=== Instruction ===
Repeat each record exactly. Any picture gets left out.

=== Material ===
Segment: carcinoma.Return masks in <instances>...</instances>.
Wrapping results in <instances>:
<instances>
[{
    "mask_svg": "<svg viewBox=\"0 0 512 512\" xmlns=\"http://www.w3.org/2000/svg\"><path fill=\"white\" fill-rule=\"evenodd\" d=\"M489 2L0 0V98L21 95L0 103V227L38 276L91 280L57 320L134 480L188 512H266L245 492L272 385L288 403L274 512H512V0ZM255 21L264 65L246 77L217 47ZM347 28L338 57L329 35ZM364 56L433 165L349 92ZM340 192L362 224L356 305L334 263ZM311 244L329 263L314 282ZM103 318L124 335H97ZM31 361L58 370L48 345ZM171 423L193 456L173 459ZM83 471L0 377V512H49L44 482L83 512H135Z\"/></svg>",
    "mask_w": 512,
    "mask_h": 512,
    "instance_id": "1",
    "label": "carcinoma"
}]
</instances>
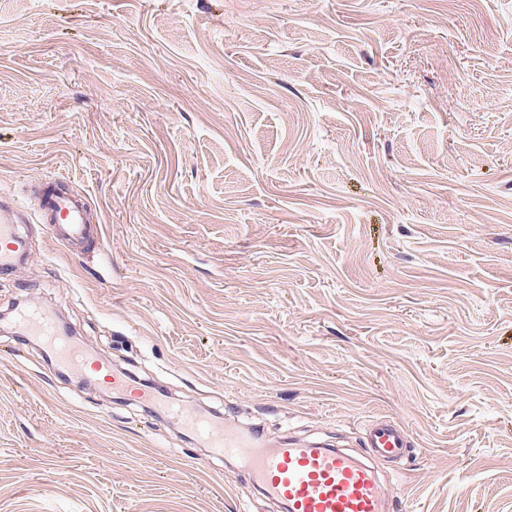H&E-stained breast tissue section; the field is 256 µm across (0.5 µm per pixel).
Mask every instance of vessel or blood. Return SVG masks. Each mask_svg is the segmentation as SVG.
<instances>
[{"instance_id":"vessel-or-blood-1","label":"vessel or blood","mask_w":512,"mask_h":512,"mask_svg":"<svg viewBox=\"0 0 512 512\" xmlns=\"http://www.w3.org/2000/svg\"><path fill=\"white\" fill-rule=\"evenodd\" d=\"M40 207L45 223L52 226L53 238L69 252H81L93 241L96 231L87 221L82 198L60 193L57 180H45ZM29 254L26 236L1 208L0 272L15 270ZM16 325L27 335L38 337L60 365L76 369L84 364L85 355L58 336L48 314L20 312ZM107 377L113 390L134 400L159 406L165 403L163 395L134 385L125 373L111 371ZM183 421L213 455L237 460L249 476L248 489L280 503L285 512H389L385 481L370 461L398 459L410 451L404 429L388 420L368 427L370 458L366 461L340 448L295 438L272 444L254 432L202 420L188 411Z\"/></svg>"}]
</instances>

=== Solution to this exercise ===
Segment: carcinoma.Return masks in <instances>...</instances>.
Wrapping results in <instances>:
<instances>
[{
    "mask_svg": "<svg viewBox=\"0 0 512 512\" xmlns=\"http://www.w3.org/2000/svg\"><path fill=\"white\" fill-rule=\"evenodd\" d=\"M489 2L0 0V98L21 95L0 103V227L38 276L91 280L57 320L134 480L188 512H266L245 492L272 385L288 403L274 512H512V0ZM255 21L264 65L246 77L217 47ZM347 28L338 57L329 35ZM364 56L433 165L349 92ZM340 192L362 224L356 305L334 263ZM311 244L329 263L314 282ZM103 318L124 335H97ZM31 361L58 370L48 345ZM171 423L193 456L173 459ZM83 471L0 377V512H49L44 482L83 512H135Z\"/></svg>",
    "mask_w": 512,
    "mask_h": 512,
    "instance_id": "1",
    "label": "carcinoma"
}]
</instances>
H&E-stained breast tissue section; the field is 256 µm across (0.5 µm per pixel).
Mask every instance of vessel or blood. Return SVG masks. Each mask_svg is the segmentation as SVG.
<instances>
[{"instance_id":"vessel-or-blood-1","label":"vessel or blood","mask_w":512,"mask_h":512,"mask_svg":"<svg viewBox=\"0 0 512 512\" xmlns=\"http://www.w3.org/2000/svg\"><path fill=\"white\" fill-rule=\"evenodd\" d=\"M40 207L45 223L52 226L53 238L69 252H81L93 241L96 231L87 221L82 198L60 193L57 180H45ZM29 254L26 236L1 208L0 272L15 270ZM16 325L27 335L38 337L60 365L76 369L84 364L85 355L58 336L48 314L20 312ZM107 377L113 390L134 400L159 406L165 403L163 395L134 385L125 373L111 371ZM183 421L213 455L237 460L249 476L248 489L280 503L285 512H389L385 481L370 461L398 459L410 451L404 429L388 420L368 427L370 458L366 461L340 448L295 438L272 444L254 432L202 420L188 411Z\"/></svg>"}]
</instances>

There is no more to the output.